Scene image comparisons

==================================================

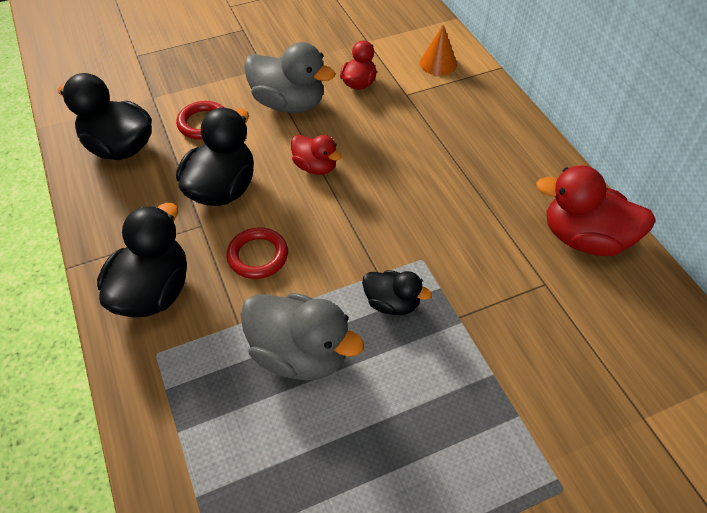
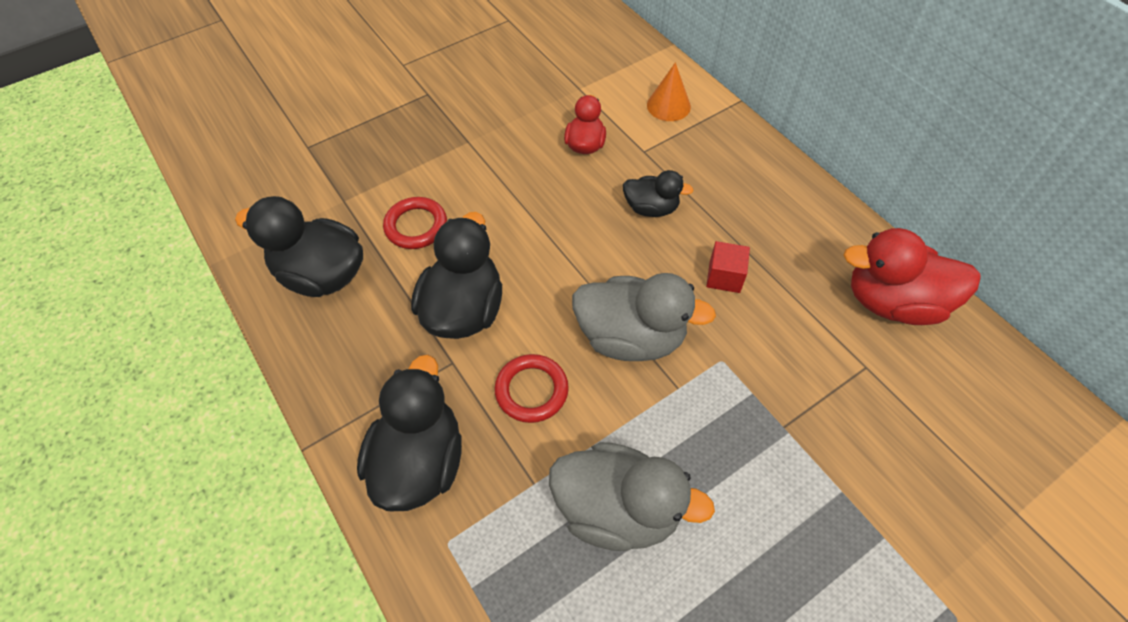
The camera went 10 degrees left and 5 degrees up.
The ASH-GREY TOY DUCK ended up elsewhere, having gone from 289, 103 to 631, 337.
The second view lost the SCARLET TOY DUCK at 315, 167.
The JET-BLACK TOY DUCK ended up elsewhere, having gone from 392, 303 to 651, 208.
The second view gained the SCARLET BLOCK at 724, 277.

==================================================

Beginning with the line that has "The ASH-GREY TOY", set down every line of the entries above through the final one, unchanged.

Response to this task:
The ASH-GREY TOY DUCK ended up elsewhere, having gone from 289, 103 to 631, 337.
The second view lost the SCARLET TOY DUCK at 315, 167.
The JET-BLACK TOY DUCK ended up elsewhere, having gone from 392, 303 to 651, 208.
The second view gained the SCARLET BLOCK at 724, 277.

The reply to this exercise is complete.